## What is being asked
If a line in the data contains "lime", copy it out.

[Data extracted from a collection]
----

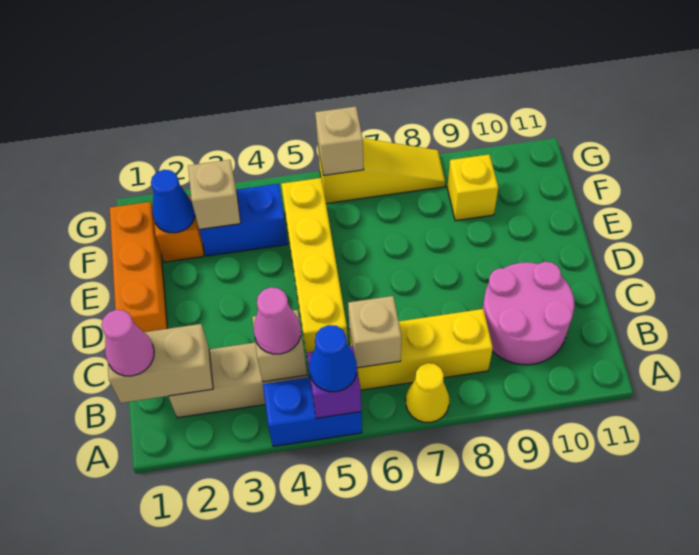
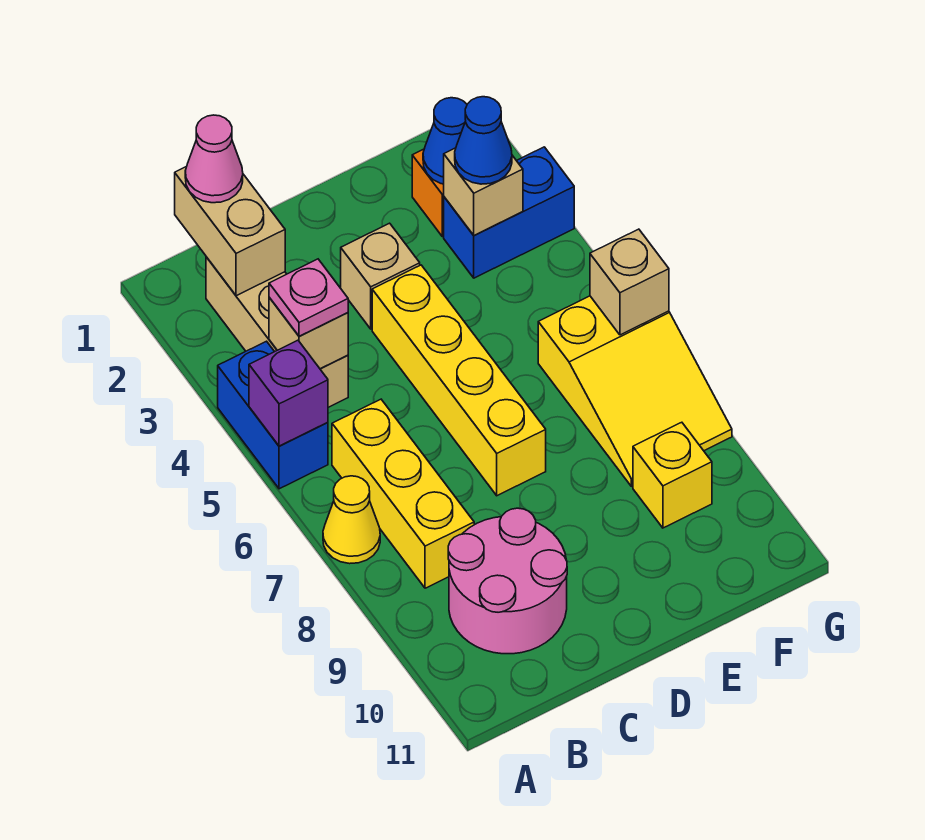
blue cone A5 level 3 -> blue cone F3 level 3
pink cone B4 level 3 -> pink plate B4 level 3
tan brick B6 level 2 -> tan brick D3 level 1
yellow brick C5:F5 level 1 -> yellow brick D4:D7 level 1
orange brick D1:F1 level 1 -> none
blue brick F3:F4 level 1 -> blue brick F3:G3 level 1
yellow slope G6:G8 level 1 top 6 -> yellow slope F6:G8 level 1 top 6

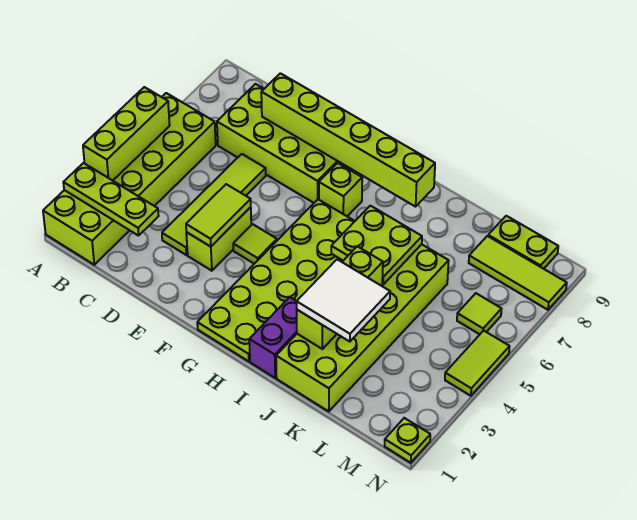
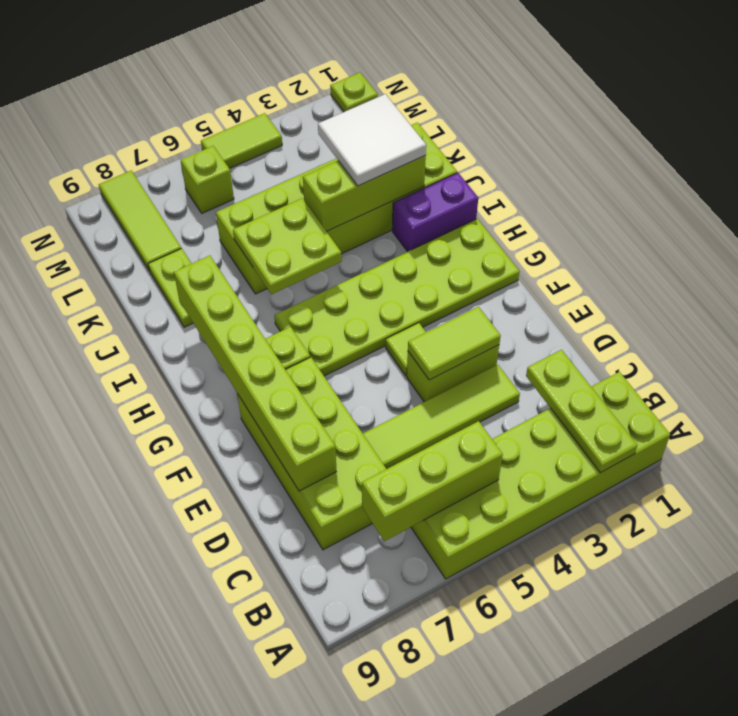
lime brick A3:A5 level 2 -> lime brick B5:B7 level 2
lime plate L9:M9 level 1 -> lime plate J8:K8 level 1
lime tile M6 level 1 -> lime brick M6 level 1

----

## Output
lime brick A3:A5 level 2 -> lime brick B5:B7 level 2
lime plate L9:M9 level 1 -> lime plate J8:K8 level 1
lime tile M6 level 1 -> lime brick M6 level 1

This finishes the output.